▼

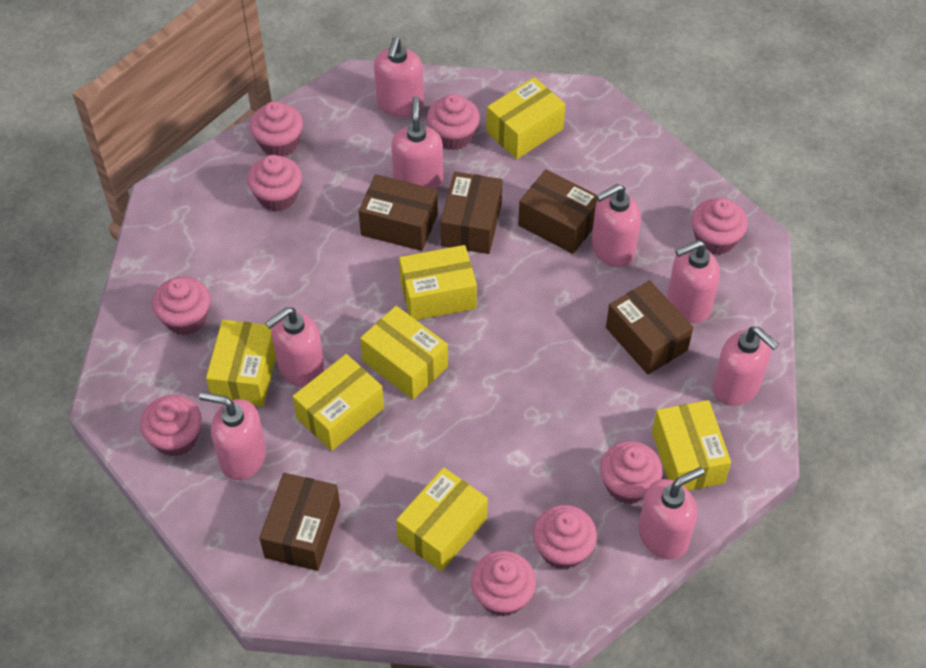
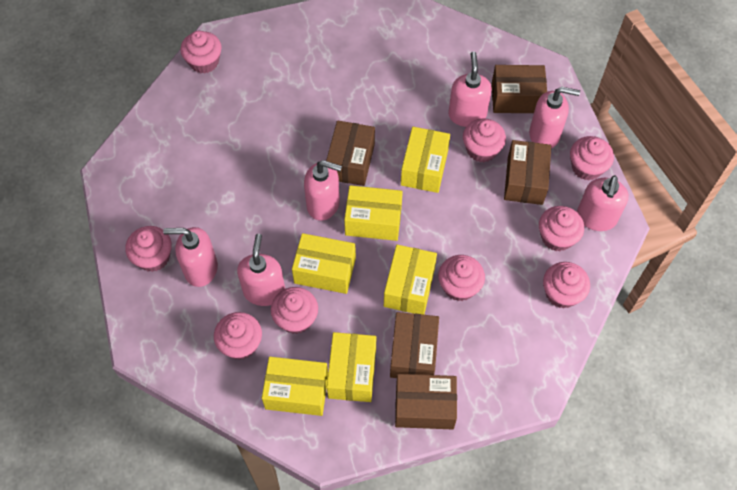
pink soap dispenser: 8 -> 6
yellow box: 7 -> 6

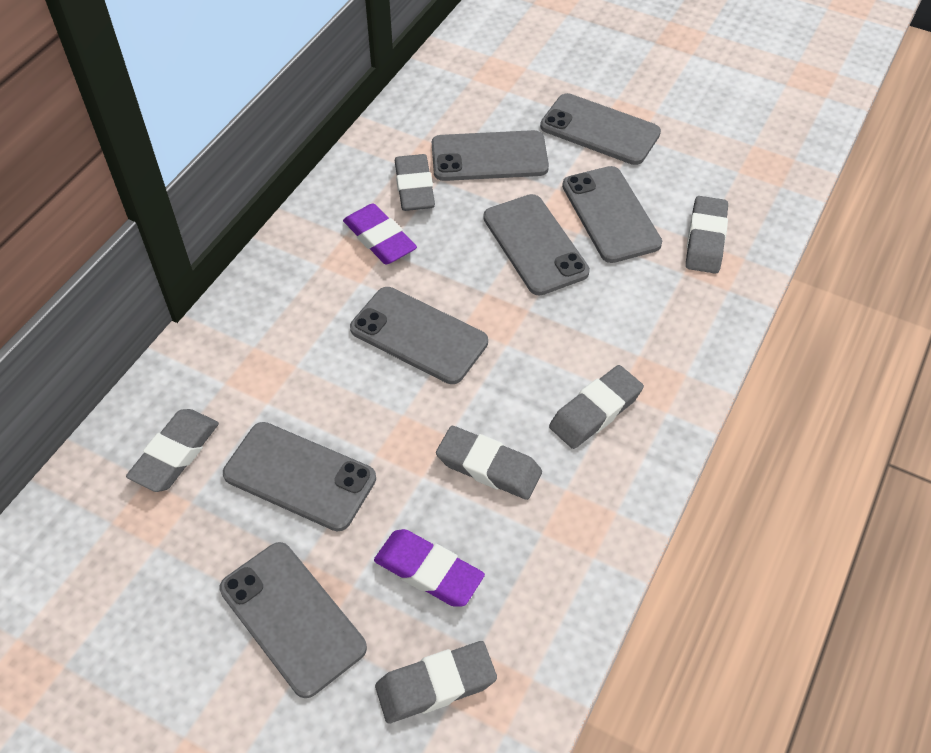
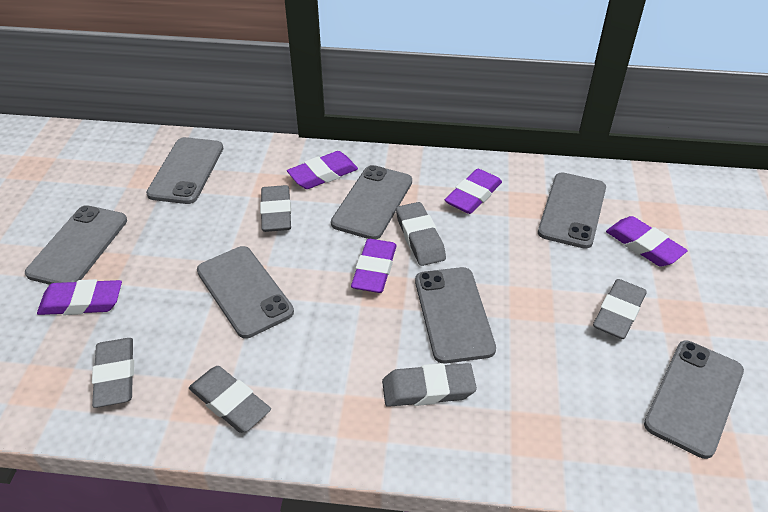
purple eraser: 2 -> 5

▲

§ Task description: Reproduce all of the data exactly, omitting each picture it holds.

§ Your response:
pink soap dispenser: 8 -> 6
yellow box: 7 -> 6

purple eraser: 2 -> 5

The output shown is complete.